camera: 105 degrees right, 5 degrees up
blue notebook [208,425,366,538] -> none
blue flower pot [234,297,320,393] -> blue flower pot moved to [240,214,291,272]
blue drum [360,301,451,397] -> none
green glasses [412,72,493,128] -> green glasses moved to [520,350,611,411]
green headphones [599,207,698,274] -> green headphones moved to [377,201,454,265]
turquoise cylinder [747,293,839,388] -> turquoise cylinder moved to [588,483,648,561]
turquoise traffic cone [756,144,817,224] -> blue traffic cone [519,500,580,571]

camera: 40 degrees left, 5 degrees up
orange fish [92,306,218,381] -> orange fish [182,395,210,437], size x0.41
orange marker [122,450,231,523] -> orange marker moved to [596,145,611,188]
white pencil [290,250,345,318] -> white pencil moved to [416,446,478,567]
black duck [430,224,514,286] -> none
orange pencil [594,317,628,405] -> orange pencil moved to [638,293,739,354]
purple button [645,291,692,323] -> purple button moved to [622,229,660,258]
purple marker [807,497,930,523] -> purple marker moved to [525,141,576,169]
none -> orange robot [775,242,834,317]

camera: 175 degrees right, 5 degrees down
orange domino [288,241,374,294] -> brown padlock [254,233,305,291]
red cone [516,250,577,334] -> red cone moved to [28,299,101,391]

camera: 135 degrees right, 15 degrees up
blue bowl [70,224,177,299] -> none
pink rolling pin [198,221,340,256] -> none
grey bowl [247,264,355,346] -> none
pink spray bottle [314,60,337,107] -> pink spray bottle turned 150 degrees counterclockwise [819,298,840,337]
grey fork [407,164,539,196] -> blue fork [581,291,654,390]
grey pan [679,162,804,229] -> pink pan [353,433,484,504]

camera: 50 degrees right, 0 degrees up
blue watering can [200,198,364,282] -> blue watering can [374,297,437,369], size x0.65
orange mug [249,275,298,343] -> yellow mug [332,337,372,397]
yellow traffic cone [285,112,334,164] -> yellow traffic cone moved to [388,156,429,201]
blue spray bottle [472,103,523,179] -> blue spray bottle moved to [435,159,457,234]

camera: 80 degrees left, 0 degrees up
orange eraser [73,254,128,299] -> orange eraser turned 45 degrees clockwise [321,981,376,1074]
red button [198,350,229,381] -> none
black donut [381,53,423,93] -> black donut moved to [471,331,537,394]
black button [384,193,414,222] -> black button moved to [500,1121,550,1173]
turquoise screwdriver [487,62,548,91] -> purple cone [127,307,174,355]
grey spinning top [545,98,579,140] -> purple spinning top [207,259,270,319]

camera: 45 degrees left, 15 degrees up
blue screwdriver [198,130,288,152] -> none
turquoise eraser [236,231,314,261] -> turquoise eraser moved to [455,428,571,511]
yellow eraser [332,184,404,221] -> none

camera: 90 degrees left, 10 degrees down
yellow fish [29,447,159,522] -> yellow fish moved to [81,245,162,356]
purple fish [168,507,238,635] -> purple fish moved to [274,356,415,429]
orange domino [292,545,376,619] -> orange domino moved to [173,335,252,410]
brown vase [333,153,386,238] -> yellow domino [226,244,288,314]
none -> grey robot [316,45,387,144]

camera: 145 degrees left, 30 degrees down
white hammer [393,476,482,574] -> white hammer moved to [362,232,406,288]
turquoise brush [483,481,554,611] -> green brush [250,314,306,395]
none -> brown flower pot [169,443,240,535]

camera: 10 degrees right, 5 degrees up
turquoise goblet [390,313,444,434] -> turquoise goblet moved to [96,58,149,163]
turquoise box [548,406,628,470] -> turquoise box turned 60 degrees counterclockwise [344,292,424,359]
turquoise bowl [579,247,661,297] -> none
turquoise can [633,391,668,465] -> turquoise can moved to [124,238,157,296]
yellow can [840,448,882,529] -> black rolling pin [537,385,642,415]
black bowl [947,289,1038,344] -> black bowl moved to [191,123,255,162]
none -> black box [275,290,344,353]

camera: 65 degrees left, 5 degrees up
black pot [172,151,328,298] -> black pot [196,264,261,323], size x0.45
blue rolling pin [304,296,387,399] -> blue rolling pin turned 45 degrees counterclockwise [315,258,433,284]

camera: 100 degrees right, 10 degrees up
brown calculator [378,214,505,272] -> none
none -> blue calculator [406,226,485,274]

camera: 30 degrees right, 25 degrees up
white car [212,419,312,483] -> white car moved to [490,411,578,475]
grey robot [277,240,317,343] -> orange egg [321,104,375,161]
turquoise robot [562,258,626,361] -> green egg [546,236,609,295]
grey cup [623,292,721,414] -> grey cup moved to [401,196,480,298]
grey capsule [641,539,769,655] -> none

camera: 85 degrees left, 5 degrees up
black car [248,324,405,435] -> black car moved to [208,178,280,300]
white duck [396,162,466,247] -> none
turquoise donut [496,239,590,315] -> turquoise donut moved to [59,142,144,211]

━━━━━━━━

**Work order:** Please transcribe the data exactly from its first line. End with the line that contains "grey bowl [247,264,355,346] -> none".

**Solution:**
camera: 105 degrees right, 5 degrees up
blue notebook [208,425,366,538] -> none
blue flower pot [234,297,320,393] -> blue flower pot moved to [240,214,291,272]
blue drum [360,301,451,397] -> none
green glasses [412,72,493,128] -> green glasses moved to [520,350,611,411]
green headphones [599,207,698,274] -> green headphones moved to [377,201,454,265]
turquoise cylinder [747,293,839,388] -> turquoise cylinder moved to [588,483,648,561]
turquoise traffic cone [756,144,817,224] -> blue traffic cone [519,500,580,571]

camera: 40 degrees left, 5 degrees up
orange fish [92,306,218,381] -> orange fish [182,395,210,437], size x0.41
orange marker [122,450,231,523] -> orange marker moved to [596,145,611,188]
white pencil [290,250,345,318] -> white pencil moved to [416,446,478,567]
black duck [430,224,514,286] -> none
orange pencil [594,317,628,405] -> orange pencil moved to [638,293,739,354]
purple button [645,291,692,323] -> purple button moved to [622,229,660,258]
purple marker [807,497,930,523] -> purple marker moved to [525,141,576,169]
none -> orange robot [775,242,834,317]

camera: 175 degrees right, 5 degrees down
orange domino [288,241,374,294] -> brown padlock [254,233,305,291]
red cone [516,250,577,334] -> red cone moved to [28,299,101,391]

camera: 135 degrees right, 15 degrees up
blue bowl [70,224,177,299] -> none
pink rolling pin [198,221,340,256] -> none
grey bowl [247,264,355,346] -> none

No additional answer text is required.